What you should do =>
What you return should match the entries below exactly, only without the images.

##### Given records

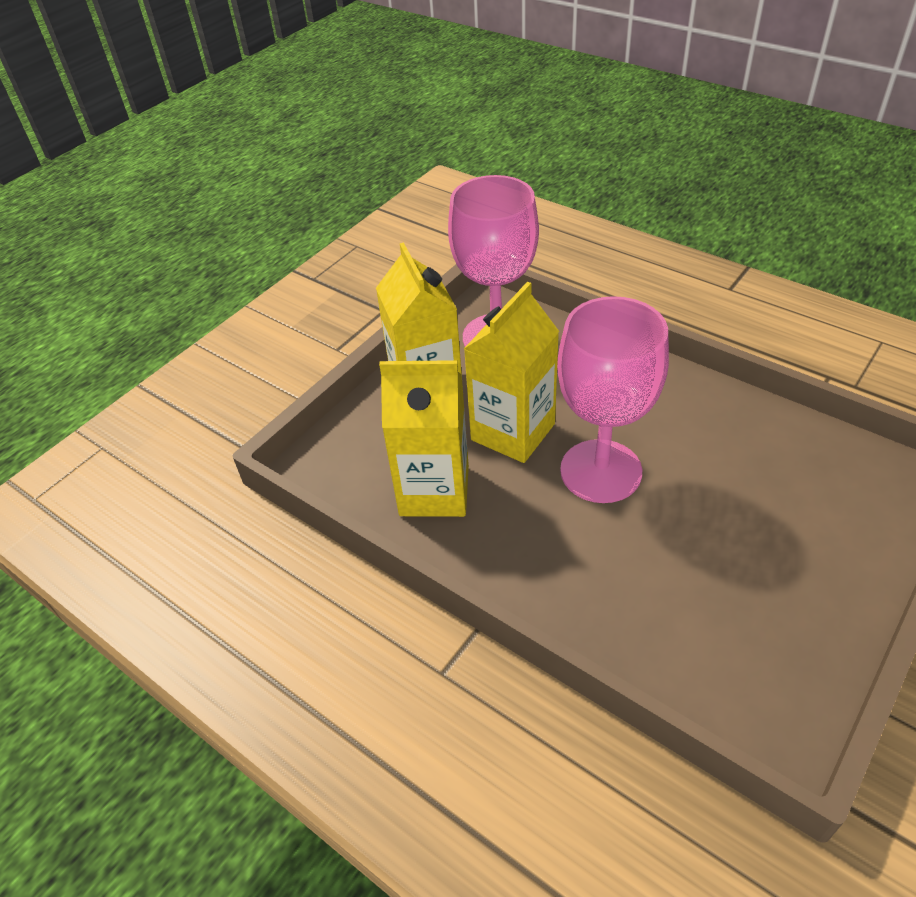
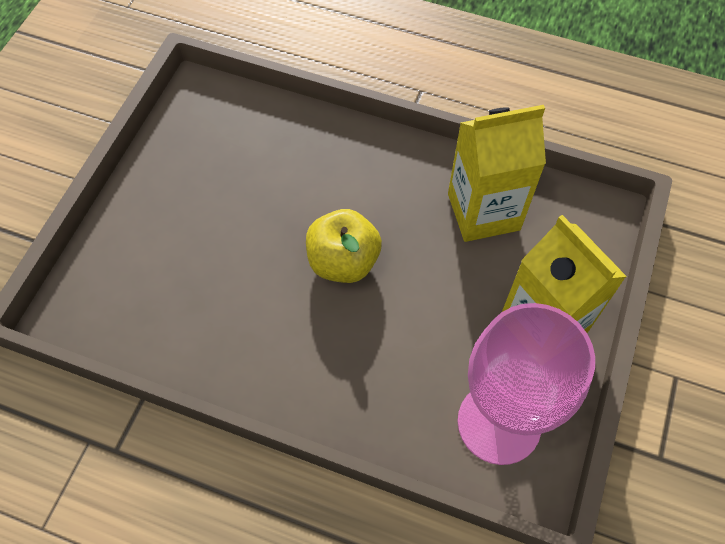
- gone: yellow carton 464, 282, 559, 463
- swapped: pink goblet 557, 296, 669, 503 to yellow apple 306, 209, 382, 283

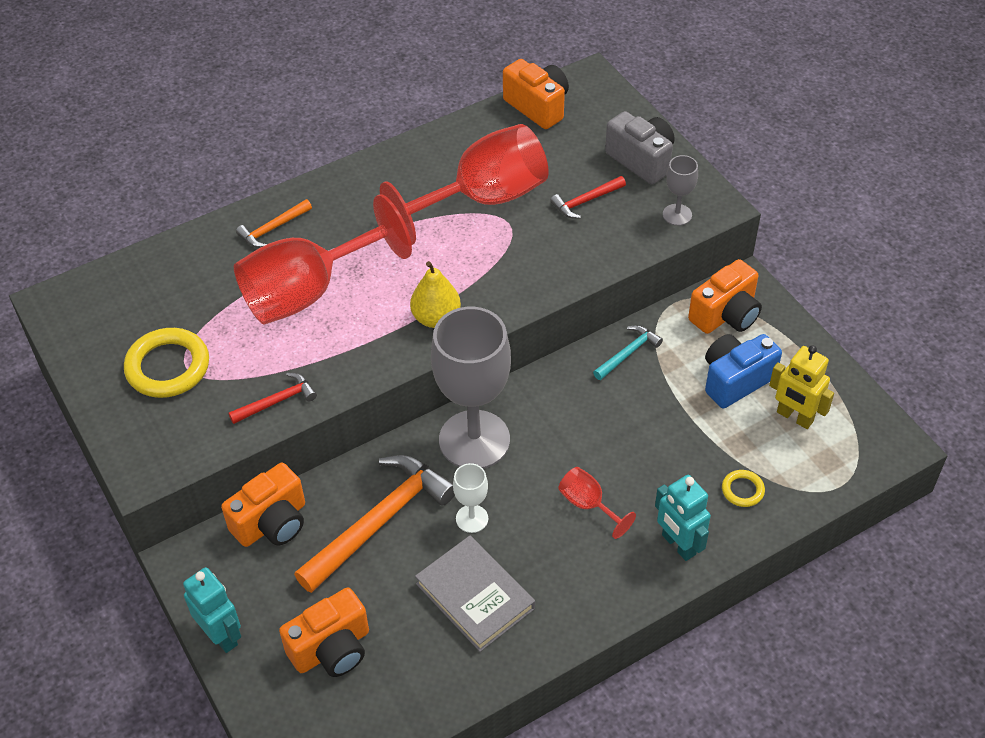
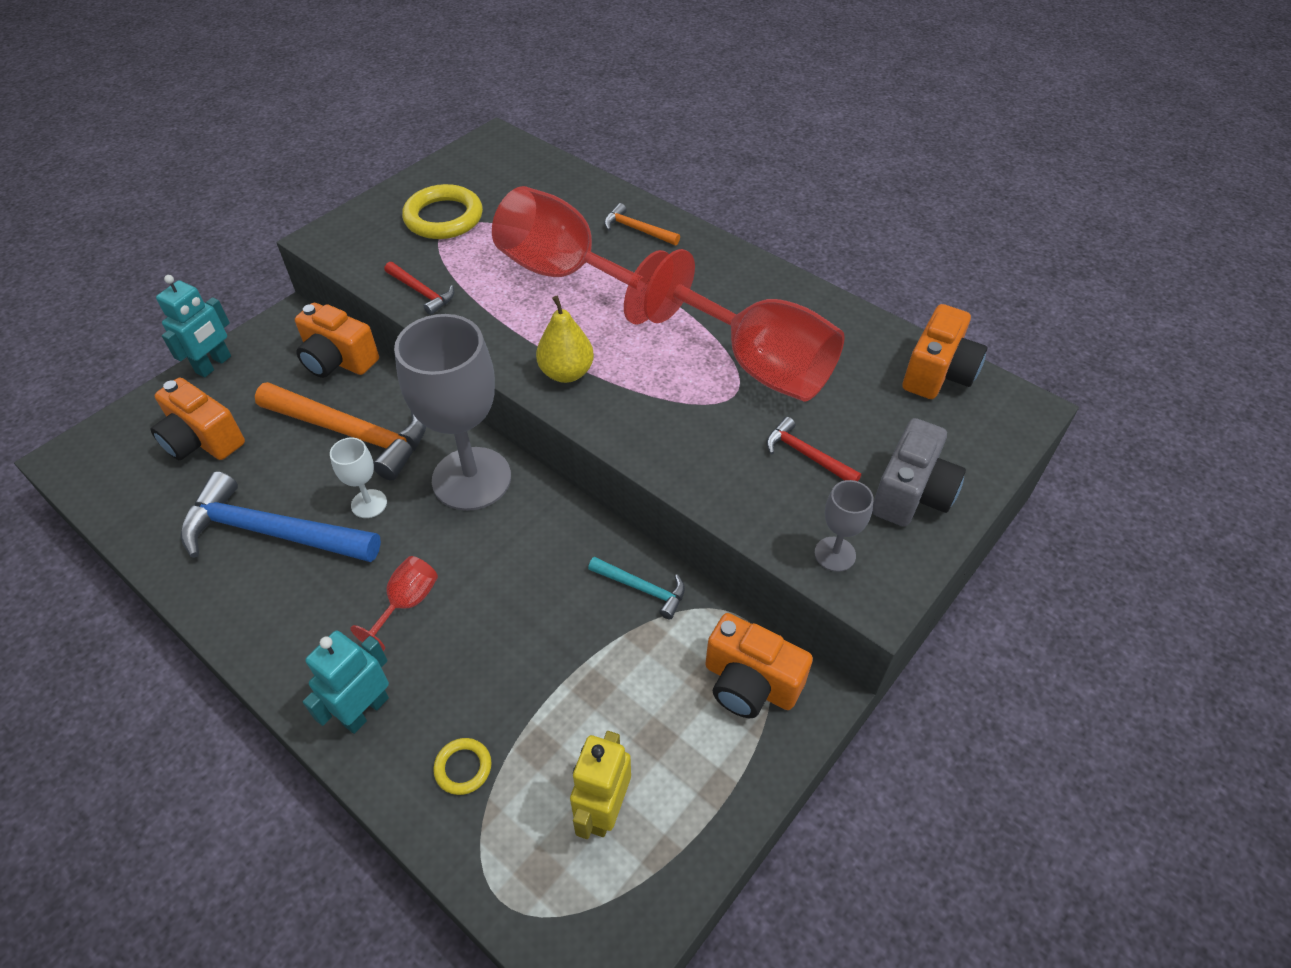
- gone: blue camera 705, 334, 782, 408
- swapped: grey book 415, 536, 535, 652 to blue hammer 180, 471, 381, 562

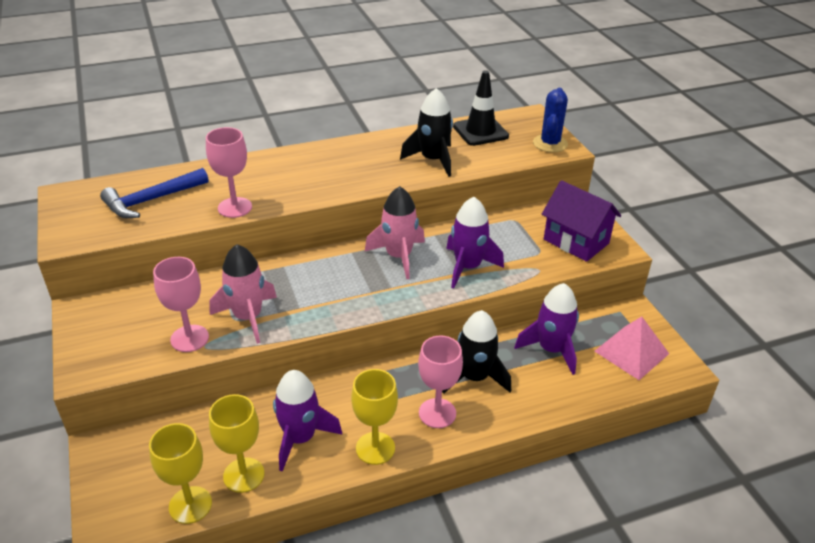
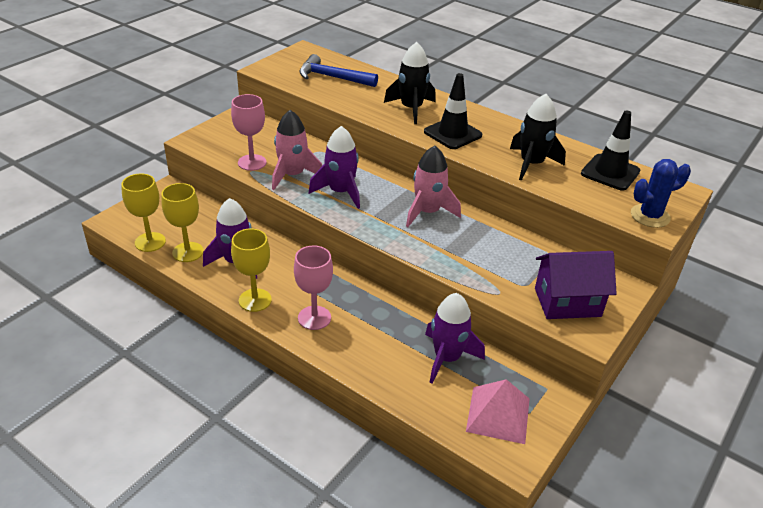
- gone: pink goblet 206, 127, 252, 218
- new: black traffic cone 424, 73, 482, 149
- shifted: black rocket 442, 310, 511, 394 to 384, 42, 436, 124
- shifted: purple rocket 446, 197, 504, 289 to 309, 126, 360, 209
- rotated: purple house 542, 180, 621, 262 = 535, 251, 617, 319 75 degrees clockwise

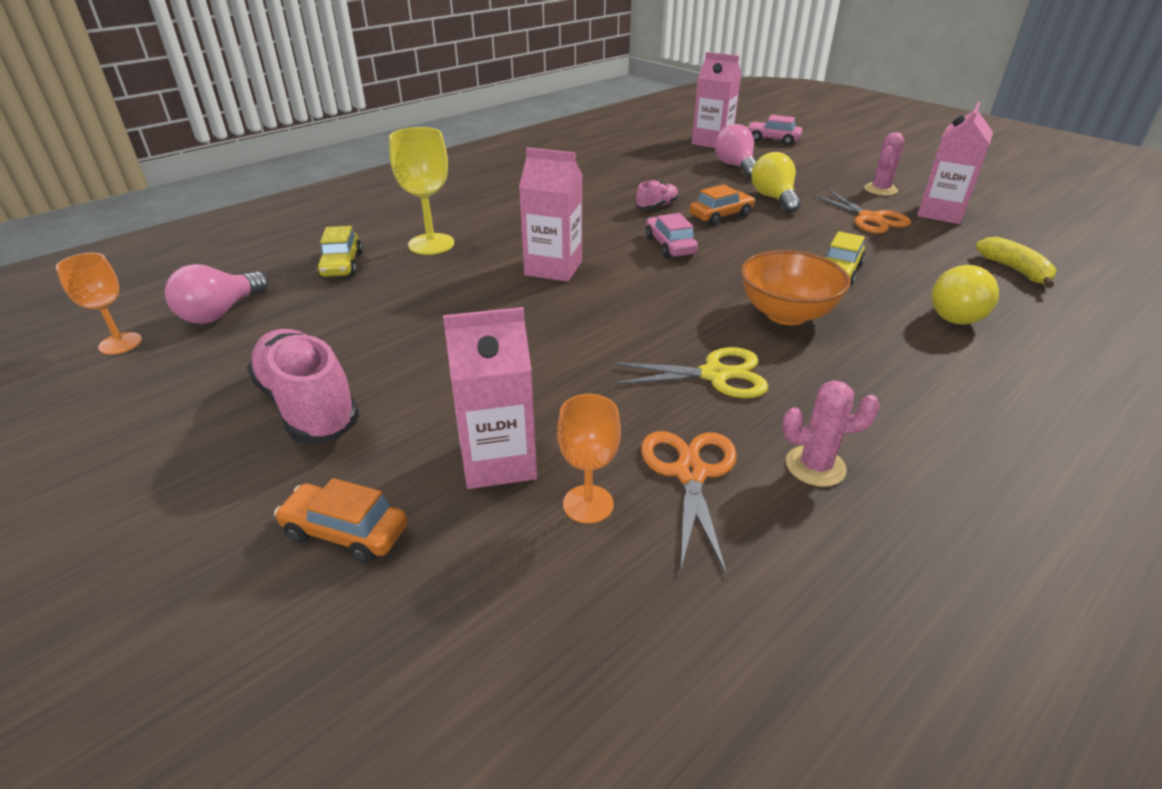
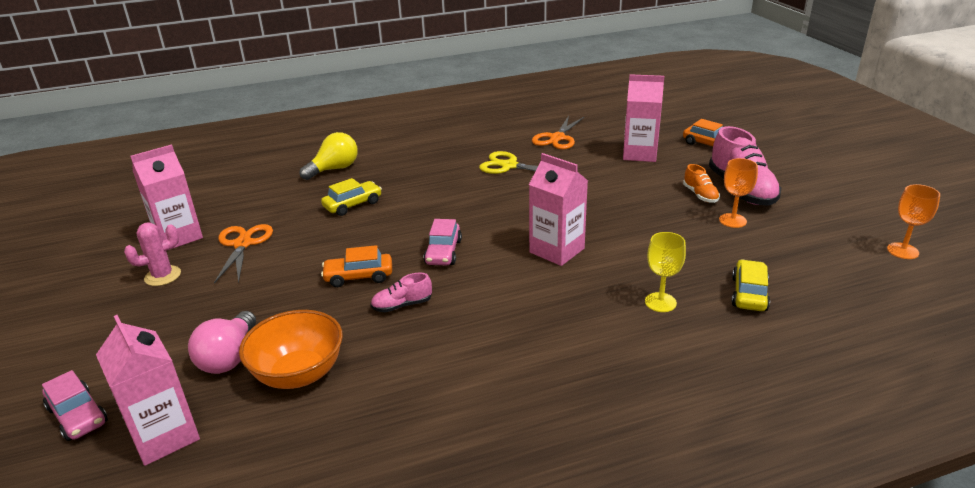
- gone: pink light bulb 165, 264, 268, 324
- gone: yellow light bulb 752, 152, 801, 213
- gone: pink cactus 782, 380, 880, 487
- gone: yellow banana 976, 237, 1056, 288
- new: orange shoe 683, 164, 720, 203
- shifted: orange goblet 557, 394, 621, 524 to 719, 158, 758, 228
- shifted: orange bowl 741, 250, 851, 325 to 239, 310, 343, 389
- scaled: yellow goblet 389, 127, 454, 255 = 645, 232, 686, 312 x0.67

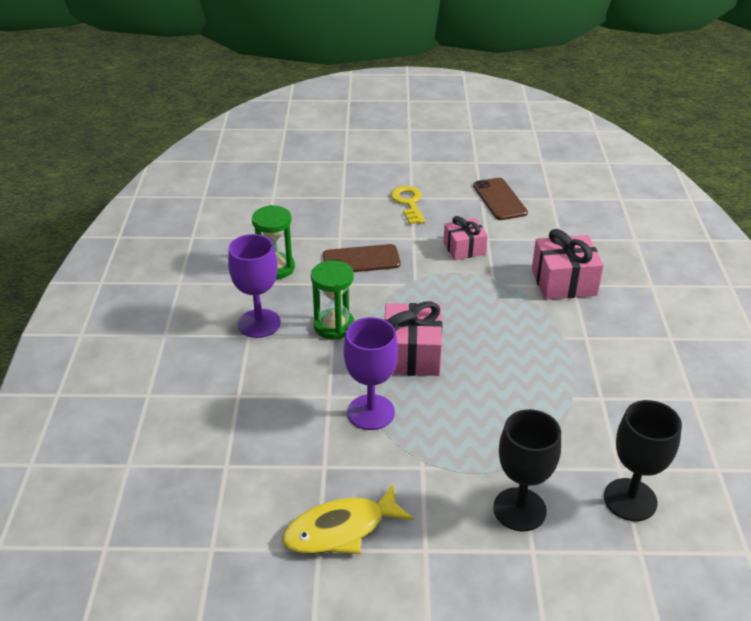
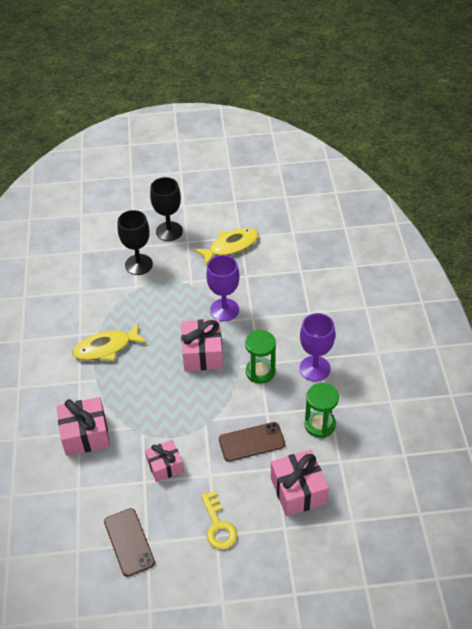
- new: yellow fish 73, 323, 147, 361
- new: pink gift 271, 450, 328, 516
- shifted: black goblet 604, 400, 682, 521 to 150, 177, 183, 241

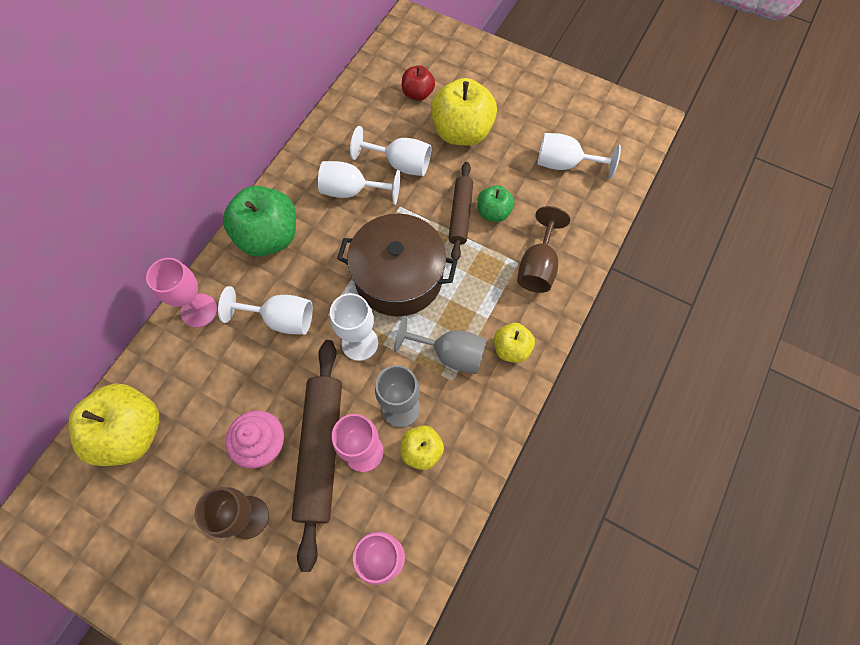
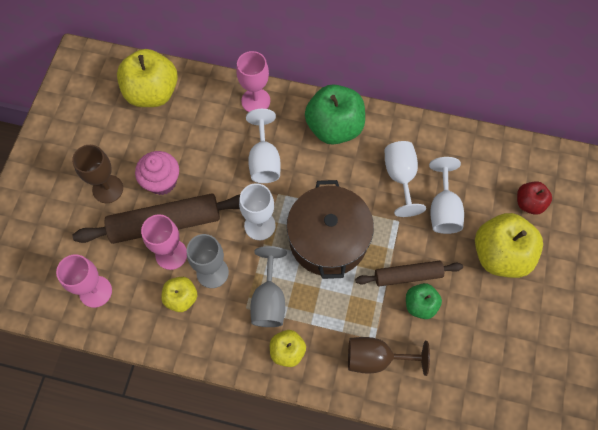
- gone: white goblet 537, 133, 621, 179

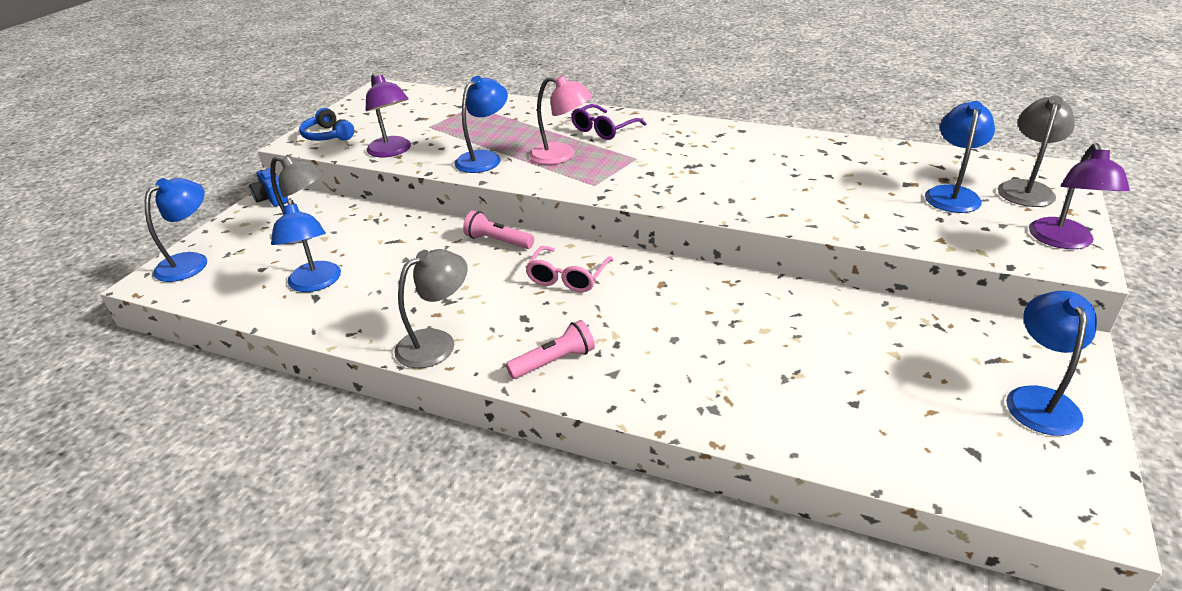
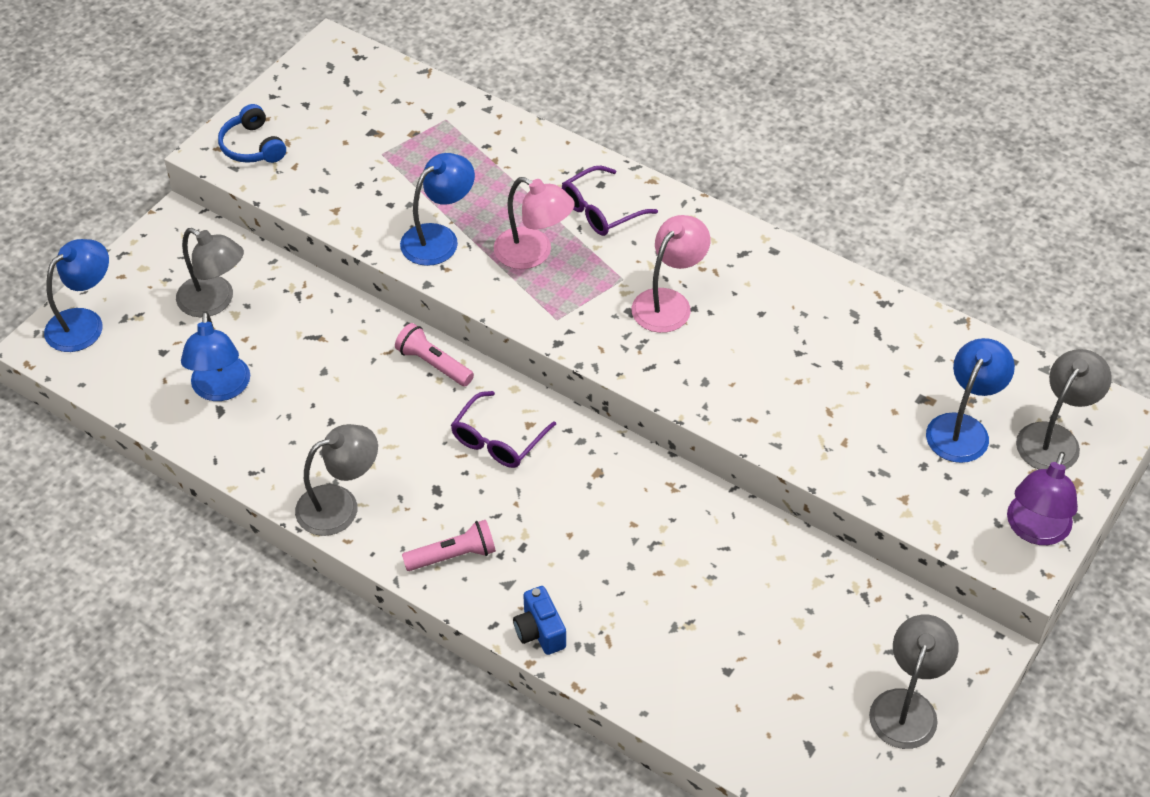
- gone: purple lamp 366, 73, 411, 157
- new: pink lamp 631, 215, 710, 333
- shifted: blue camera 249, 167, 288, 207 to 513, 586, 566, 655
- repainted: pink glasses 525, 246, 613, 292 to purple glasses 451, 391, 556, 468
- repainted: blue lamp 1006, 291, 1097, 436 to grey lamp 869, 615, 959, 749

##########

Exercise result =>
- gone: yellow carton 464, 282, 559, 463
- swapped: pink goblet 557, 296, 669, 503 to yellow apple 306, 209, 382, 283

- gone: blue camera 705, 334, 782, 408
- swapped: grey book 415, 536, 535, 652 to blue hammer 180, 471, 381, 562

- gone: pink goblet 206, 127, 252, 218
- new: black traffic cone 424, 73, 482, 149
- shifted: black rocket 442, 310, 511, 394 to 384, 42, 436, 124
- shifted: purple rocket 446, 197, 504, 289 to 309, 126, 360, 209
- rotated: purple house 542, 180, 621, 262 = 535, 251, 617, 319 75 degrees clockwise

- gone: pink light bulb 165, 264, 268, 324
- gone: yellow light bulb 752, 152, 801, 213
- gone: pink cactus 782, 380, 880, 487
- gone: yellow banana 976, 237, 1056, 288
- new: orange shoe 683, 164, 720, 203
- shifted: orange goblet 557, 394, 621, 524 to 719, 158, 758, 228
- shifted: orange bowl 741, 250, 851, 325 to 239, 310, 343, 389
- scaled: yellow goblet 389, 127, 454, 255 = 645, 232, 686, 312 x0.67

- new: yellow fish 73, 323, 147, 361
- new: pink gift 271, 450, 328, 516
- shifted: black goblet 604, 400, 682, 521 to 150, 177, 183, 241

- gone: white goblet 537, 133, 621, 179

- gone: purple lamp 366, 73, 411, 157
- new: pink lamp 631, 215, 710, 333
- shifted: blue camera 249, 167, 288, 207 to 513, 586, 566, 655
- repainted: pink glasses 525, 246, 613, 292 to purple glasses 451, 391, 556, 468
- repainted: blue lamp 1006, 291, 1097, 436 to grey lamp 869, 615, 959, 749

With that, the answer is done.